DATA SHOWN:

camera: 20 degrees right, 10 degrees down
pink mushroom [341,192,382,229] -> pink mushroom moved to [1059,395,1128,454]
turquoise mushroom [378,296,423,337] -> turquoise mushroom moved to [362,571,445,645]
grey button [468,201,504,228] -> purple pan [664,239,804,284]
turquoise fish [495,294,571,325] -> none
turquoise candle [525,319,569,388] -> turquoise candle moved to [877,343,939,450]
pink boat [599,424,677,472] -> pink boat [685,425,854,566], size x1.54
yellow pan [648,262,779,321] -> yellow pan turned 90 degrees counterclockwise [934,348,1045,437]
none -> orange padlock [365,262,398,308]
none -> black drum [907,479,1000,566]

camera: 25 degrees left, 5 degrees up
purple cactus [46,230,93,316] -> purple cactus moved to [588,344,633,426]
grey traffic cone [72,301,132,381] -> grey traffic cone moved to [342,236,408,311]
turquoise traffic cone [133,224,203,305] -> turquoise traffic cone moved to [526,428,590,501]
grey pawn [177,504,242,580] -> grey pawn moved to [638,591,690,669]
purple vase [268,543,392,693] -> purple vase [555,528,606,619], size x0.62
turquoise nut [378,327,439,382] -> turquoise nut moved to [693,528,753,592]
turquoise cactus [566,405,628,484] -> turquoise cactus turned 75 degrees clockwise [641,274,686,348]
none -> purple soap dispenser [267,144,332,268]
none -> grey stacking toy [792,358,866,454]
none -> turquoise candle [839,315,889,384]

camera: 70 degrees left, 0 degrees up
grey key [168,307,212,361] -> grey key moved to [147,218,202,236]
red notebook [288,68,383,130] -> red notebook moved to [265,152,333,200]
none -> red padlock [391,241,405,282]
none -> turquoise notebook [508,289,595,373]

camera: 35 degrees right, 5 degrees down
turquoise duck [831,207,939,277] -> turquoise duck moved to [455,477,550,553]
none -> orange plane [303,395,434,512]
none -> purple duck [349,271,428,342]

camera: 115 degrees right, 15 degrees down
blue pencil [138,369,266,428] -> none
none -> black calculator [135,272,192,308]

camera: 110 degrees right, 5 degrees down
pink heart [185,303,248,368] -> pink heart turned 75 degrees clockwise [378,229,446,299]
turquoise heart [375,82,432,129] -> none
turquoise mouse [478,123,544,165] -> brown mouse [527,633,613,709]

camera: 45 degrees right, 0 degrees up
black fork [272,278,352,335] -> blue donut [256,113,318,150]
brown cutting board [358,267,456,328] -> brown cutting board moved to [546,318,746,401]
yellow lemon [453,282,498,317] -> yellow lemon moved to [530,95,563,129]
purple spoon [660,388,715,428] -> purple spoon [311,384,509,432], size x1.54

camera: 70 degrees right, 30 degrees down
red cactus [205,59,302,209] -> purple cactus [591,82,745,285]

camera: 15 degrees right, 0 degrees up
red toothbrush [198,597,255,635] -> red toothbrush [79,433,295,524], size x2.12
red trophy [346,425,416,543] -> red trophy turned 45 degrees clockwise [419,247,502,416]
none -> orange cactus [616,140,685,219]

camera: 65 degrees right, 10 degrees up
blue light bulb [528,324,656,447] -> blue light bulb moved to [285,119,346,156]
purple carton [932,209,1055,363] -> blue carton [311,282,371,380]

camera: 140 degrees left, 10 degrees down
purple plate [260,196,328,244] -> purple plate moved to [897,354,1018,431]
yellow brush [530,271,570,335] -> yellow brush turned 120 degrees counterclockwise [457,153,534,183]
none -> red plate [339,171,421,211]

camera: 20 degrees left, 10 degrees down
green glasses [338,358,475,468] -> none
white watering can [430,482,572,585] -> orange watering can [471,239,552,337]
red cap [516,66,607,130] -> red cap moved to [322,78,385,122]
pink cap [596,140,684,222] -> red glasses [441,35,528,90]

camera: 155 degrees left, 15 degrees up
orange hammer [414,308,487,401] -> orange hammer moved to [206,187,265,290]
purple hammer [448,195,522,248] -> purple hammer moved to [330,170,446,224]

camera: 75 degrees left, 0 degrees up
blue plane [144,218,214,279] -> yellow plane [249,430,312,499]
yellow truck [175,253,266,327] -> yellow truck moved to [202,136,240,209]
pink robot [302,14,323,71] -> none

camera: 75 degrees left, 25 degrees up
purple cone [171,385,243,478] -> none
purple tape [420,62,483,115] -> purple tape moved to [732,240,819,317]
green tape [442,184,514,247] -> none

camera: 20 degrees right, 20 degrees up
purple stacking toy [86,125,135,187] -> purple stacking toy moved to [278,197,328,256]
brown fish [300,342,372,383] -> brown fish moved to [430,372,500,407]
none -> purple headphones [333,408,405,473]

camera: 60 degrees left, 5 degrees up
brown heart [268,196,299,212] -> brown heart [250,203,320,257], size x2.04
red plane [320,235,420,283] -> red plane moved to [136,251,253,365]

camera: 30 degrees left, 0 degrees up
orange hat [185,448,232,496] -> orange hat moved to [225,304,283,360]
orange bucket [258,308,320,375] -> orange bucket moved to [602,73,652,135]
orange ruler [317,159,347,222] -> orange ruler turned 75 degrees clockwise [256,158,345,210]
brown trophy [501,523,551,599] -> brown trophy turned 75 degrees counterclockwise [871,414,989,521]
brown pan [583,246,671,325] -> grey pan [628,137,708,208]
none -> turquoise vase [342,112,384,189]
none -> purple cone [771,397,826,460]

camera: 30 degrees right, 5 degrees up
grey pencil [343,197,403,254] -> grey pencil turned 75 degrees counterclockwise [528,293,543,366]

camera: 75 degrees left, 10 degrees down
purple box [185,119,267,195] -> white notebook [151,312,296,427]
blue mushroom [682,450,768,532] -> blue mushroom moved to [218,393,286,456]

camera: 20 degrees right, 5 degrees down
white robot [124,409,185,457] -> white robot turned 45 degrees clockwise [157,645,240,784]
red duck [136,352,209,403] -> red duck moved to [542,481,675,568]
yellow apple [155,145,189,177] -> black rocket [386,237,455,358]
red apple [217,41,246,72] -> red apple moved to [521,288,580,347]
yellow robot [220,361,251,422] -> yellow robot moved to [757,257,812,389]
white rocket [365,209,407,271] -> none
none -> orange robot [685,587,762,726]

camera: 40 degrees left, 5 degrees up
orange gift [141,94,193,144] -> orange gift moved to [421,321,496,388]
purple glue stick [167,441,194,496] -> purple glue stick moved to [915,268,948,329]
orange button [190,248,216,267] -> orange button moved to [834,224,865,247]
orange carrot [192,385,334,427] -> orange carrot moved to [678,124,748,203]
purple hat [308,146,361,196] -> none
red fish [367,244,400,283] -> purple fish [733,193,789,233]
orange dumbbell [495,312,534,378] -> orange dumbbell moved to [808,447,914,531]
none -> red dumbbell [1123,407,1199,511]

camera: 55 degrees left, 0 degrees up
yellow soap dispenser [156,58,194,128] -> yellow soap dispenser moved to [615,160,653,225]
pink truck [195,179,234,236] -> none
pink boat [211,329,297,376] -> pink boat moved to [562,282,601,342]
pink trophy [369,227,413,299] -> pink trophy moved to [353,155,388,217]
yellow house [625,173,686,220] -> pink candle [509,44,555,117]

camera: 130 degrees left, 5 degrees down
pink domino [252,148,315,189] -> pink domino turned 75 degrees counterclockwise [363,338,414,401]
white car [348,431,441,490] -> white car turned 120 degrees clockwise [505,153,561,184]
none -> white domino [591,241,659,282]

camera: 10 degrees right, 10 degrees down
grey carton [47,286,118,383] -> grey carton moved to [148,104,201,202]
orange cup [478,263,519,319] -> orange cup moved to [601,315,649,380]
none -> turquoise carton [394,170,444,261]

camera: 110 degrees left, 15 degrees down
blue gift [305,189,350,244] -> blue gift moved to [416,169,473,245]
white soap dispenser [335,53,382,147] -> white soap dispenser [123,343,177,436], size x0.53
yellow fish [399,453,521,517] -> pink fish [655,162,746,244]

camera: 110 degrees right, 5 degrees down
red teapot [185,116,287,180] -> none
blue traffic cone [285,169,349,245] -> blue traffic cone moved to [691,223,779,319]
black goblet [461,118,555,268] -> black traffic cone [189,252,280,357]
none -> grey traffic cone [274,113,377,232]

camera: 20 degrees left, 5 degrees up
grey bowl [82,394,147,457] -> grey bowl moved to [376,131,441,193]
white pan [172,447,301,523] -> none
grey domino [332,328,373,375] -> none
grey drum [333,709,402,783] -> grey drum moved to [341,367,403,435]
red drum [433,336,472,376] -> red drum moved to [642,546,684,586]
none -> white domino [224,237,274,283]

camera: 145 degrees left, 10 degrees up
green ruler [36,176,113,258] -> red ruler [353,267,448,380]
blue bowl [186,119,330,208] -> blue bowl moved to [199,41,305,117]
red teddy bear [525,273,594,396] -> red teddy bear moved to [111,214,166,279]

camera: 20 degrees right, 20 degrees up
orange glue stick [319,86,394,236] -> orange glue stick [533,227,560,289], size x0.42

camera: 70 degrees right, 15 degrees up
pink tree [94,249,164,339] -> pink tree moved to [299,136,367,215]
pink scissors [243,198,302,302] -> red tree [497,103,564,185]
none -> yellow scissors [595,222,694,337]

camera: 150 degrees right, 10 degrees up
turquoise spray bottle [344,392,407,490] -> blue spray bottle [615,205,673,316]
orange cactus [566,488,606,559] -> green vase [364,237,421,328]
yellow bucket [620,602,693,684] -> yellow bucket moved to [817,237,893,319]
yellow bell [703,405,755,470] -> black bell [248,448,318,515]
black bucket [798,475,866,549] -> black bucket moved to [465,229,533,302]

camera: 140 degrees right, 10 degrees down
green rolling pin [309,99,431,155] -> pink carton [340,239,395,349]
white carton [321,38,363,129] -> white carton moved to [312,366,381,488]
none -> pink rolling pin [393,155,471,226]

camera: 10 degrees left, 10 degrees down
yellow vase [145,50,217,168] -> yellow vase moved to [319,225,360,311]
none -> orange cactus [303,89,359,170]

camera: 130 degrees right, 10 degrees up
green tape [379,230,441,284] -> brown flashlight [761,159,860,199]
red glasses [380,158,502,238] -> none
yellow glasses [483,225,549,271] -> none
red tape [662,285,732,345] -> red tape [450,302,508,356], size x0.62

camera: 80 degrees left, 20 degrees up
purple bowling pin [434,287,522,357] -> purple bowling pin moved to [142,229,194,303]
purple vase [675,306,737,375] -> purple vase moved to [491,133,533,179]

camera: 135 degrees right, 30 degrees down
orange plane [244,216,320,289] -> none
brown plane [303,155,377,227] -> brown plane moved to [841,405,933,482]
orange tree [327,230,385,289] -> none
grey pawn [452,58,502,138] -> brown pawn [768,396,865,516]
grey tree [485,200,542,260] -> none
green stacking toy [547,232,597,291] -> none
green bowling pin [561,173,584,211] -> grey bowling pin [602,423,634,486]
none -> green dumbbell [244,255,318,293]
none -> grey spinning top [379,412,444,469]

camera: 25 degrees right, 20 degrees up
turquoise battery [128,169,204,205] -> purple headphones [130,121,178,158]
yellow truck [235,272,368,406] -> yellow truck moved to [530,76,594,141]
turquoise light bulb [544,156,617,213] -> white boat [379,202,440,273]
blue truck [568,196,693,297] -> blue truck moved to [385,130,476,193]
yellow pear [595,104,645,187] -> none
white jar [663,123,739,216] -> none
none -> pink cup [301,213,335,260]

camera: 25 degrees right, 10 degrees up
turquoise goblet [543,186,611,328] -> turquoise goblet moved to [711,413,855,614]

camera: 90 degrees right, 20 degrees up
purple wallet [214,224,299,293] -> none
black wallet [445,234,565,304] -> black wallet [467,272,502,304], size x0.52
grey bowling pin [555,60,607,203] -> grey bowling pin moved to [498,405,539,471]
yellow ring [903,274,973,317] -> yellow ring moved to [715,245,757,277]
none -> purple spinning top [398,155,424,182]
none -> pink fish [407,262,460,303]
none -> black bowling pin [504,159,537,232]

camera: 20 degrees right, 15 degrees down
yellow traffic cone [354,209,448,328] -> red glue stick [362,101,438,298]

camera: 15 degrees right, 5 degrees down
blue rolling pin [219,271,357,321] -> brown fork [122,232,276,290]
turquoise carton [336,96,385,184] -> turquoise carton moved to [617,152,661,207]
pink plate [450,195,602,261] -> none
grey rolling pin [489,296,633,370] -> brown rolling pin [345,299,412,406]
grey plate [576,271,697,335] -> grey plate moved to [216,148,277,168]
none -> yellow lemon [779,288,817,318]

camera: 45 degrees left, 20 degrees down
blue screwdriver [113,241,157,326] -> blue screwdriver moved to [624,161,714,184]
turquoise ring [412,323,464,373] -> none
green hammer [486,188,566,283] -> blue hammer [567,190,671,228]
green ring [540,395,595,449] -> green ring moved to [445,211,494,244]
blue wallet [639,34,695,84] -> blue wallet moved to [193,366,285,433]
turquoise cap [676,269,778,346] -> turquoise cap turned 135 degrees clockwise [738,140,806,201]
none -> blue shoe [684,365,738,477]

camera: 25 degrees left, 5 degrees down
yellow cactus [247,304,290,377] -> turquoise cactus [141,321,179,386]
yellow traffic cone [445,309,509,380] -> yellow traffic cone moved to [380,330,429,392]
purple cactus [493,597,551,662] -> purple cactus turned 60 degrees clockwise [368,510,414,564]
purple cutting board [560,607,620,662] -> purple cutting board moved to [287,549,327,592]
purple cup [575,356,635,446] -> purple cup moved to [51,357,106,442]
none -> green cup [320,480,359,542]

AIM OF THE TASK: Filter the entries above and return only the lines holding "rocket".

WRITTEN SOLUTION:
yellow apple [155,145,189,177] -> black rocket [386,237,455,358]
white rocket [365,209,407,271] -> none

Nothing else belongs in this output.